*PROBLEM DETAILS*
Return the records exactly, from the first line through the "D5: LED red" line.

(Records contained in a dataset)

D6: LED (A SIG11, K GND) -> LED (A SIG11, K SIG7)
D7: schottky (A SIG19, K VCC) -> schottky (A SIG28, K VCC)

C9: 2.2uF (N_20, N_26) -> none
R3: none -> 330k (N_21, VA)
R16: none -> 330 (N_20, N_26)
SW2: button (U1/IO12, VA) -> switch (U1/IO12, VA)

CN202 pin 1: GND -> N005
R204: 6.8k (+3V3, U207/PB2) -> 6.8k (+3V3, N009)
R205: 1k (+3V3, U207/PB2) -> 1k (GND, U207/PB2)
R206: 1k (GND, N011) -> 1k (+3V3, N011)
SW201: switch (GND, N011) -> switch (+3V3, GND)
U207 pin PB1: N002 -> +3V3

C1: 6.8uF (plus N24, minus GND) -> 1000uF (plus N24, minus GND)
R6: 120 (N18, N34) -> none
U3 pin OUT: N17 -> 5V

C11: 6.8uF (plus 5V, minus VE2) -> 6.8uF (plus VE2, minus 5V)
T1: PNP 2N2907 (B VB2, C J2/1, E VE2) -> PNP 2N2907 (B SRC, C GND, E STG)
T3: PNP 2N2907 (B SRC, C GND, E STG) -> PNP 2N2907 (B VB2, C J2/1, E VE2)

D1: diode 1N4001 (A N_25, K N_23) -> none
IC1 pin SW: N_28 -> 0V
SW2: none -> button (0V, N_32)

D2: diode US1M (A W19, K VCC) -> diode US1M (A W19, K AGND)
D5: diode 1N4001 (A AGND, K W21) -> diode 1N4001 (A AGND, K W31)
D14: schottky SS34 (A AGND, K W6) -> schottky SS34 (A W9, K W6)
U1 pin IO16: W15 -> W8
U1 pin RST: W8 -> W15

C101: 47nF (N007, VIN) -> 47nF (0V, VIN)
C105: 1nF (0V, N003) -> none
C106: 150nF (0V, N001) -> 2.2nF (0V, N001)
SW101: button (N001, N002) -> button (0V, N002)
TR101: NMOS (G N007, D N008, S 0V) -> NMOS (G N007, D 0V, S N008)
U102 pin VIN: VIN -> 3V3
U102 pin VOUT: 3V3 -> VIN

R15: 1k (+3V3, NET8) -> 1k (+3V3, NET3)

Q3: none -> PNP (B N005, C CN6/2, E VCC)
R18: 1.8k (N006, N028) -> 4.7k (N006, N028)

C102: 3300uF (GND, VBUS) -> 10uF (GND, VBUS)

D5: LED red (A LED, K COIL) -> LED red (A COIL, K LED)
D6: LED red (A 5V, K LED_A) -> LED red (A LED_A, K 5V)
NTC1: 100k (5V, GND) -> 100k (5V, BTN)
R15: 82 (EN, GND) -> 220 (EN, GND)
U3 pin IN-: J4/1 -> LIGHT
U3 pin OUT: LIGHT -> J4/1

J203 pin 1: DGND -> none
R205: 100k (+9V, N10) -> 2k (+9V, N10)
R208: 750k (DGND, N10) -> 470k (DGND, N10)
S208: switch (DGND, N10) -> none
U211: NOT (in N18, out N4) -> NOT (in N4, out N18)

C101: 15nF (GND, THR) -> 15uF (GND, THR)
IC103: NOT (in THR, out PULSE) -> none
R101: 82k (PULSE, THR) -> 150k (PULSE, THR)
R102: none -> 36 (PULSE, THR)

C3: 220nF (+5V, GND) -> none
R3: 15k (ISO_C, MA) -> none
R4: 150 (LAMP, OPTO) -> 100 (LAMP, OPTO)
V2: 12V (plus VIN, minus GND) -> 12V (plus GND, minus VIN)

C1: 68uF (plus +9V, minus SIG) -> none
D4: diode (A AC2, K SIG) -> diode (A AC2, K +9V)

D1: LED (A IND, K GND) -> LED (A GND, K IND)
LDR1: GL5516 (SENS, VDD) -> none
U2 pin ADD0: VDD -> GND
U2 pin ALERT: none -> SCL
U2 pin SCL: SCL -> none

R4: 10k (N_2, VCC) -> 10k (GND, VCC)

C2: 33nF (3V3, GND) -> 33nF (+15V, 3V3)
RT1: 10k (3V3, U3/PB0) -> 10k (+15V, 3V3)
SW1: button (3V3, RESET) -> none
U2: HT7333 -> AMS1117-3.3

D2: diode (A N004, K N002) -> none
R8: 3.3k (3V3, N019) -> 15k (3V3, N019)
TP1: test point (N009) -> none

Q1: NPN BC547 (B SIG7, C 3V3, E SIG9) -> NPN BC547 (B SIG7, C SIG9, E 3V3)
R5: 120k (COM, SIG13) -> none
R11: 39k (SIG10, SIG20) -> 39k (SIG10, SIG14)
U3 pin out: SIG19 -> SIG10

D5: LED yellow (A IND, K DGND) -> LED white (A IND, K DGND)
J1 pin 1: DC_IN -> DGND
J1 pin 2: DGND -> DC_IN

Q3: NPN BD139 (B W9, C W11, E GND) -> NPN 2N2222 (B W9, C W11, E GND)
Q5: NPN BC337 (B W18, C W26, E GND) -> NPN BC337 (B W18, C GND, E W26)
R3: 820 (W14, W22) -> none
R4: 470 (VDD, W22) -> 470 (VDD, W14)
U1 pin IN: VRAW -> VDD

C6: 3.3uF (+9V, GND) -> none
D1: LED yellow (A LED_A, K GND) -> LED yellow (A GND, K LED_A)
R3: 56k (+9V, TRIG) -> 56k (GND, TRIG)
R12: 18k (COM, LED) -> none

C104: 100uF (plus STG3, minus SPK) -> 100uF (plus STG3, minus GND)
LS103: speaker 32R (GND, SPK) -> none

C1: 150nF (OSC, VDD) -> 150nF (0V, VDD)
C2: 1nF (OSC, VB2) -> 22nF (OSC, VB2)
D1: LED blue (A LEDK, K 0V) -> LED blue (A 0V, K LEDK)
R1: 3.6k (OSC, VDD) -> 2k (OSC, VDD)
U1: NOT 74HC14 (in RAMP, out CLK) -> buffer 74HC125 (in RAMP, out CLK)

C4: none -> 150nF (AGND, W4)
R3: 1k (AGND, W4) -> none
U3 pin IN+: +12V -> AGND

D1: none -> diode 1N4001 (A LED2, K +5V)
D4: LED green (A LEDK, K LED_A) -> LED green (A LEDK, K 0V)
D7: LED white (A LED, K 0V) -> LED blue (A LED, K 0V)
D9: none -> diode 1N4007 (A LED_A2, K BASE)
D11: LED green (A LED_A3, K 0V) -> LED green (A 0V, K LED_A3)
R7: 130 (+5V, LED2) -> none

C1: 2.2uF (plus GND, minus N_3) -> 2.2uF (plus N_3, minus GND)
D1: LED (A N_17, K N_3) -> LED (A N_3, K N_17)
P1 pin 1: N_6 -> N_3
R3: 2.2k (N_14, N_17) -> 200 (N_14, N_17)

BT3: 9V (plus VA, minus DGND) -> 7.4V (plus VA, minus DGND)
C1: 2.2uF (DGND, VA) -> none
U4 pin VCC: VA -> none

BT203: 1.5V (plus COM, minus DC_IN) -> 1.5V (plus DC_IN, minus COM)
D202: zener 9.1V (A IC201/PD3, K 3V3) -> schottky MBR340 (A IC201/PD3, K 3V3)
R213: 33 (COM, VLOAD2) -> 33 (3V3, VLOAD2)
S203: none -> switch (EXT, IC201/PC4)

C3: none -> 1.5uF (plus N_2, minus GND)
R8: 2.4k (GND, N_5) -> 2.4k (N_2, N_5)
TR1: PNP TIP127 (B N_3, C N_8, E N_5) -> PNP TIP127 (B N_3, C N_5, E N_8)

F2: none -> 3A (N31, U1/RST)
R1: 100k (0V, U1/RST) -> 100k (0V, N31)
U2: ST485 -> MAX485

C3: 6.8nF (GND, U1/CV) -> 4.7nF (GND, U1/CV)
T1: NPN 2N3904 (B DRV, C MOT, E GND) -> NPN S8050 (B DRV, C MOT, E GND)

*SOLUTION TO THE EXERCISE*
D6: LED (A SIG11, K GND) -> LED (A SIG11, K SIG7)
D7: schottky (A SIG19, K VCC) -> schottky (A SIG28, K VCC)

C9: 2.2uF (N_20, N_26) -> none
R3: none -> 330k (N_21, VA)
R16: none -> 330 (N_20, N_26)
SW2: button (U1/IO12, VA) -> switch (U1/IO12, VA)

CN202 pin 1: GND -> N005
R204: 6.8k (+3V3, U207/PB2) -> 6.8k (+3V3, N009)
R205: 1k (+3V3, U207/PB2) -> 1k (GND, U207/PB2)
R206: 1k (GND, N011) -> 1k (+3V3, N011)
SW201: switch (GND, N011) -> switch (+3V3, GND)
U207 pin PB1: N002 -> +3V3

C1: 6.8uF (plus N24, minus GND) -> 1000uF (plus N24, minus GND)
R6: 120 (N18, N34) -> none
U3 pin OUT: N17 -> 5V

C11: 6.8uF (plus 5V, minus VE2) -> 6.8uF (plus VE2, minus 5V)
T1: PNP 2N2907 (B VB2, C J2/1, E VE2) -> PNP 2N2907 (B SRC, C GND, E STG)
T3: PNP 2N2907 (B SRC, C GND, E STG) -> PNP 2N2907 (B VB2, C J2/1, E VE2)

D1: diode 1N4001 (A N_25, K N_23) -> none
IC1 pin SW: N_28 -> 0V
SW2: none -> button (0V, N_32)

D2: diode US1M (A W19, K VCC) -> diode US1M (A W19, K AGND)
D5: diode 1N4001 (A AGND, K W21) -> diode 1N4001 (A AGND, K W31)
D14: schottky SS34 (A AGND, K W6) -> schottky SS34 (A W9, K W6)
U1 pin IO16: W15 -> W8
U1 pin RST: W8 -> W15

C101: 47nF (N007, VIN) -> 47nF (0V, VIN)
C105: 1nF (0V, N003) -> none
C106: 150nF (0V, N001) -> 2.2nF (0V, N001)
SW101: button (N001, N002) -> button (0V, N002)
TR101: NMOS (G N007, D N008, S 0V) -> NMOS (G N007, D 0V, S N008)
U102 pin VIN: VIN -> 3V3
U102 pin VOUT: 3V3 -> VIN

R15: 1k (+3V3, NET8) -> 1k (+3V3, NET3)

Q3: none -> PNP (B N005, C CN6/2, E VCC)
R18: 1.8k (N006, N028) -> 4.7k (N006, N028)

C102: 3300uF (GND, VBUS) -> 10uF (GND, VBUS)

D5: LED red (A LED, K COIL) -> LED red (A COIL, K LED)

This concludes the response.